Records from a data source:
----------------------------------------
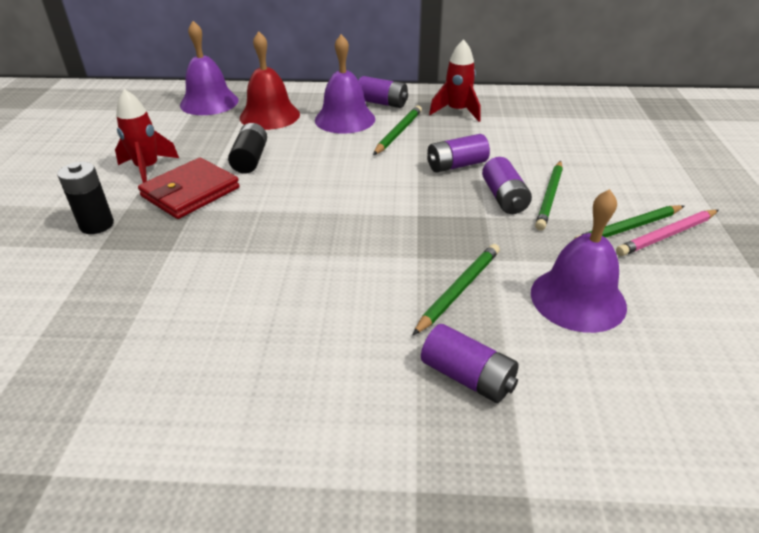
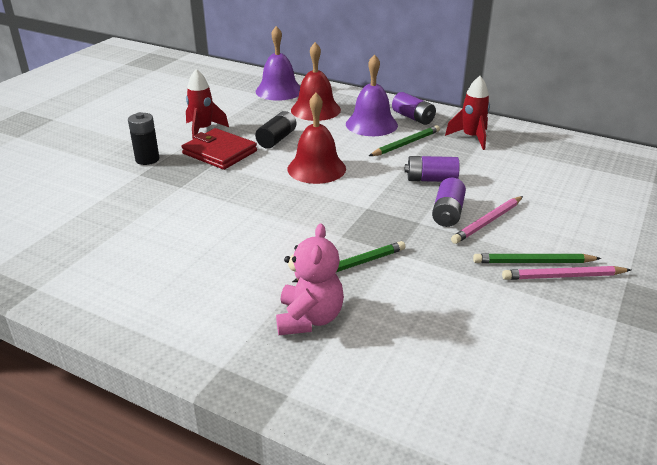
camera: 25 degrees right, 5 degrees down
(190, 192) = (219, 152): red wallet -> red wallet turned 60 degrees clockwise
(324, 183) = (316, 168): none -> red bell
(467, 377) = (309, 319): purple battery -> pink teddy bear
(549, 197) = (487, 222): green pencil -> pink pencil
(578, 299) = (438, 297): purple bell -> none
----------------------------------------
> _INSTRUCTIONS FOR THE TASK_: What is needed is an exact copy of every entry, minus the images.

> _ANSWER BOX_:
camera: 25 degrees right, 5 degrees down
(190, 192) = (219, 152): red wallet -> red wallet turned 60 degrees clockwise
(324, 183) = (316, 168): none -> red bell
(467, 377) = (309, 319): purple battery -> pink teddy bear
(549, 197) = (487, 222): green pencil -> pink pencil
(578, 299) = (438, 297): purple bell -> none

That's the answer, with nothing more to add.